Problem to work on = Filter the entries below, keeping every line that has the word "nothing".

━━━━━ Task input ━━━━━

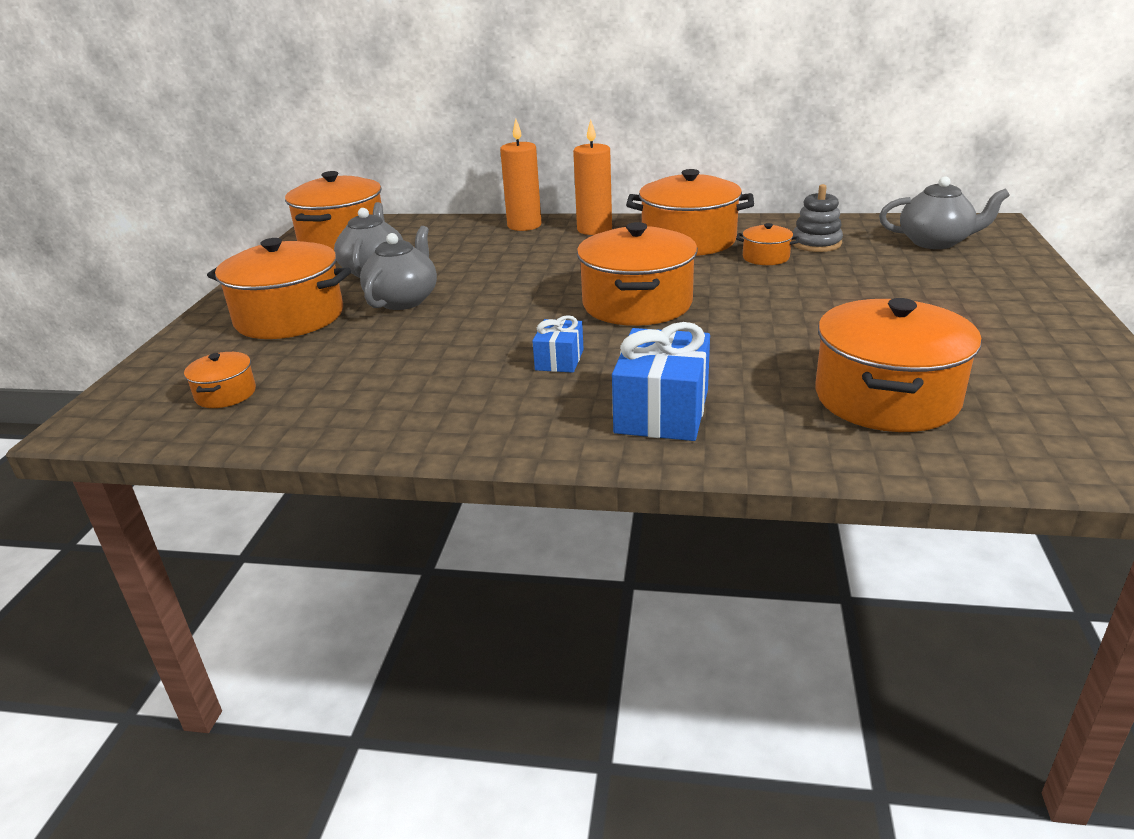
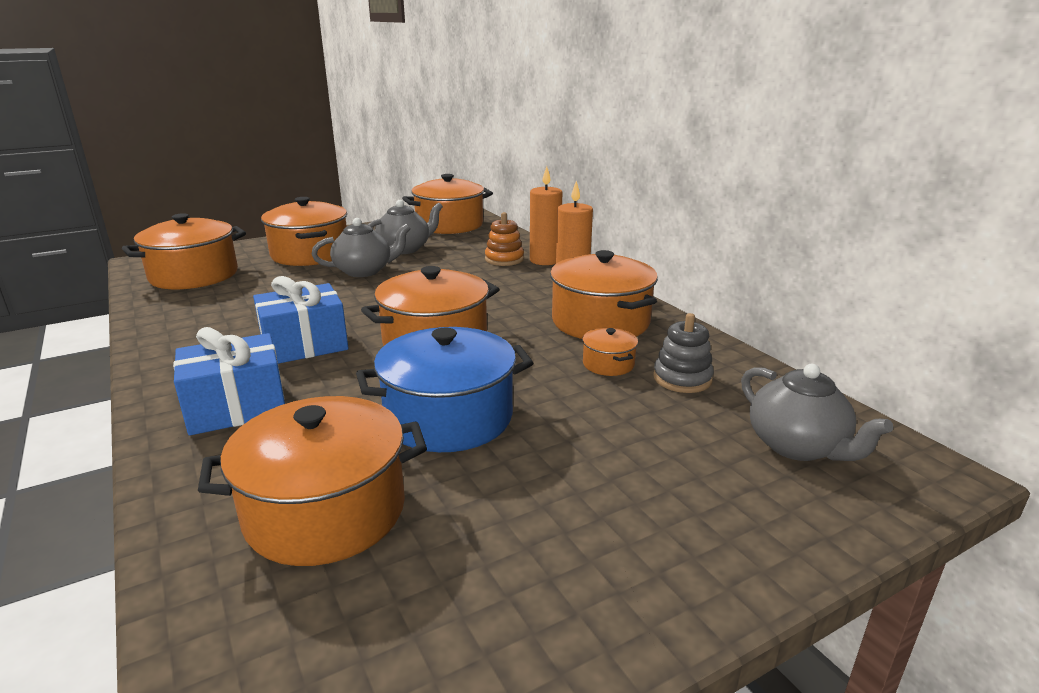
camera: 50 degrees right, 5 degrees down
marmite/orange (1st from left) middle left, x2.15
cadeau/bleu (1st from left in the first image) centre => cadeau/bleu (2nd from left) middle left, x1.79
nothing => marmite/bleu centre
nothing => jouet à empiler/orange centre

━━━━━

Final answer =
nothing => marmite/bleu centre
nothing => jouet à empiler/orange centre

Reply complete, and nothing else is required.